WORK REQUEST - An exact copy of the listing below is needed, with no pictures in it.

STORED DATA -
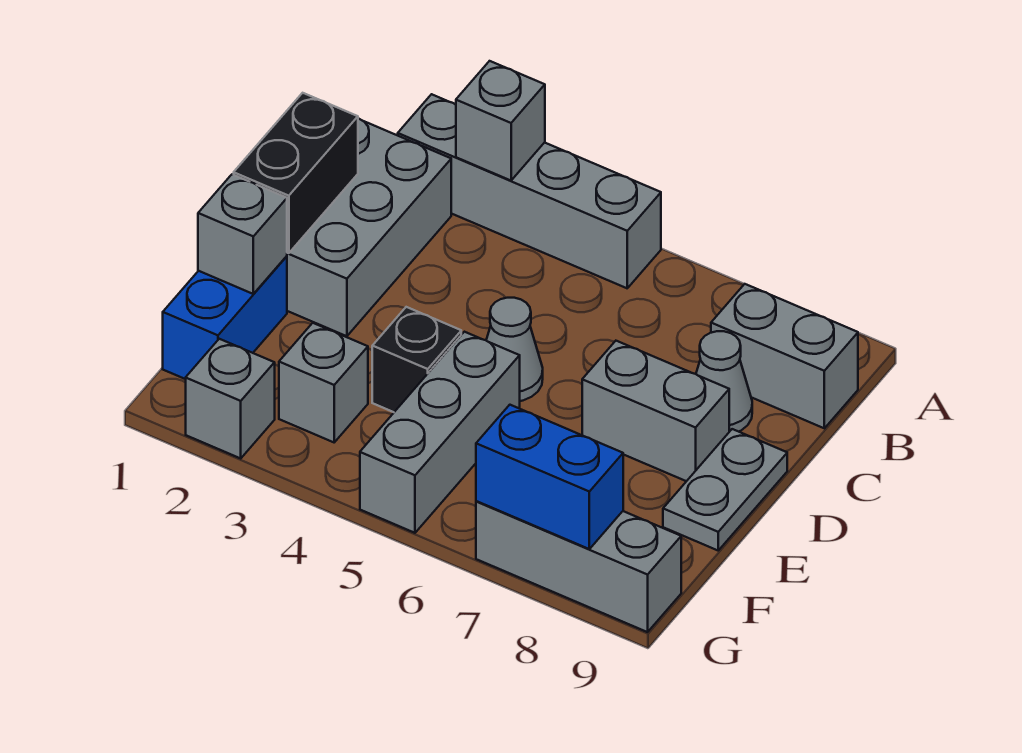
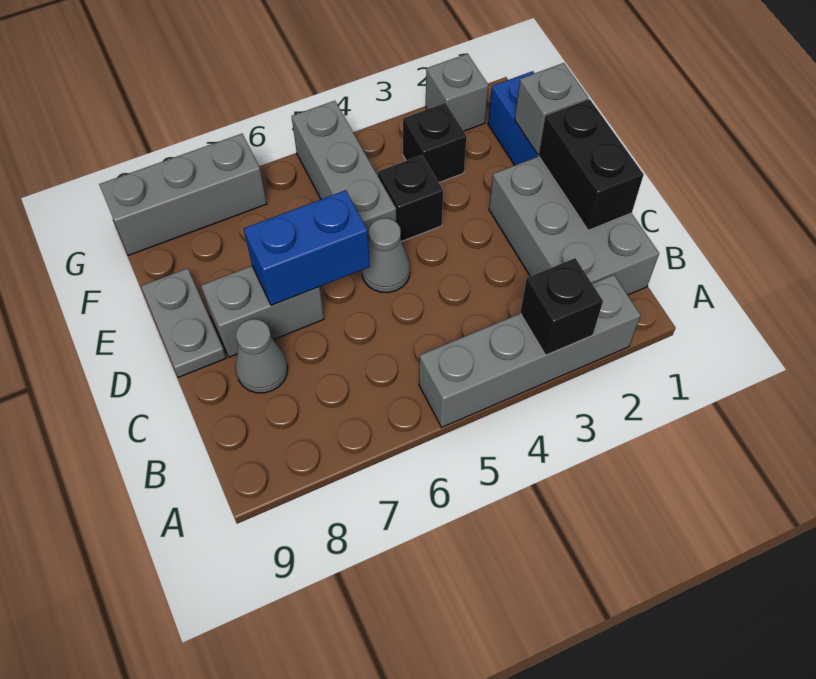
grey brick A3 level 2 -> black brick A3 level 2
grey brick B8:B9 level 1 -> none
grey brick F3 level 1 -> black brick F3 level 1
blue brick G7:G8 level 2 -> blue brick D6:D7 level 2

SOLUTION TO THIS TASK -
grey brick A3 level 2 -> black brick A3 level 2
grey brick B8:B9 level 1 -> none
grey brick F3 level 1 -> black brick F3 level 1
blue brick G7:G8 level 2 -> blue brick D6:D7 level 2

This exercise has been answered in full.